TRY IT: Copy out all of the data word for word. Omit every picture.

DATA SHOWN:
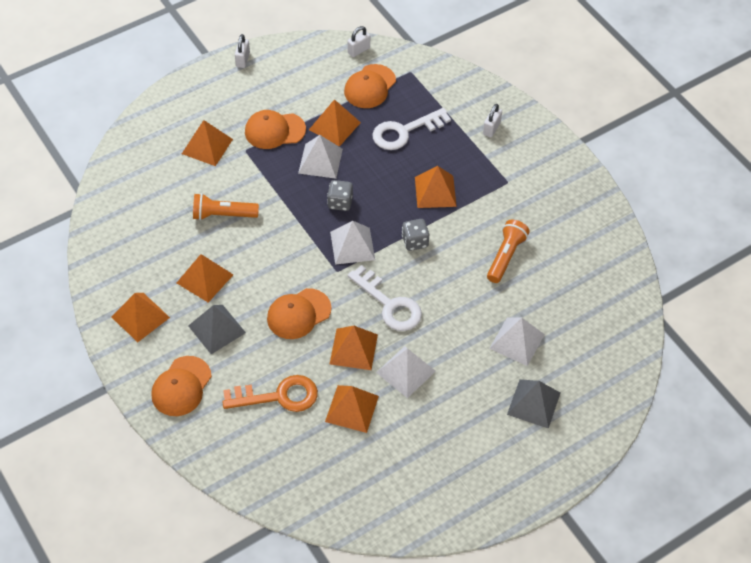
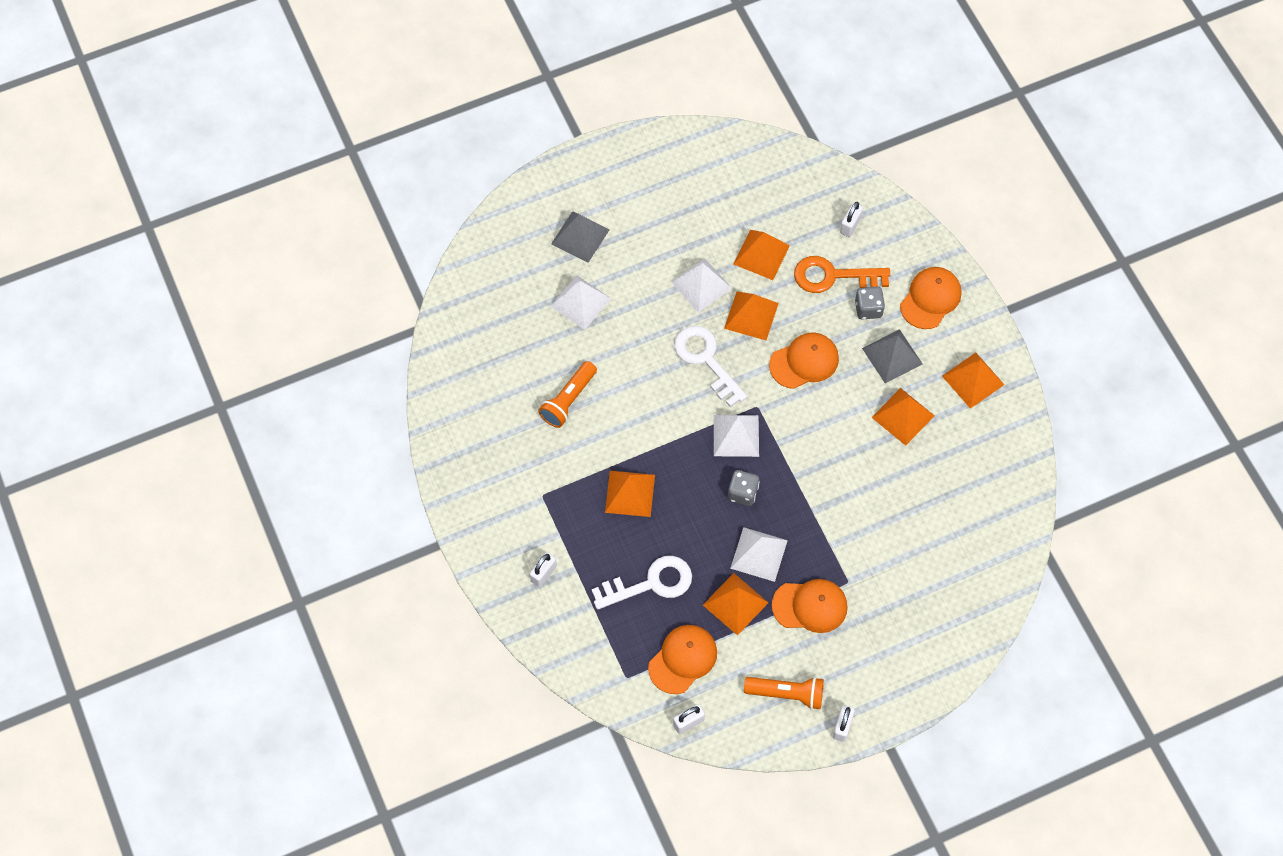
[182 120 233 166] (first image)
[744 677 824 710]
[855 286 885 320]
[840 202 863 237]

SOLUTION TO THE EXERCISE:
[182 120 233 166] (first image)
[744 677 824 710]
[855 286 885 320]
[840 202 863 237]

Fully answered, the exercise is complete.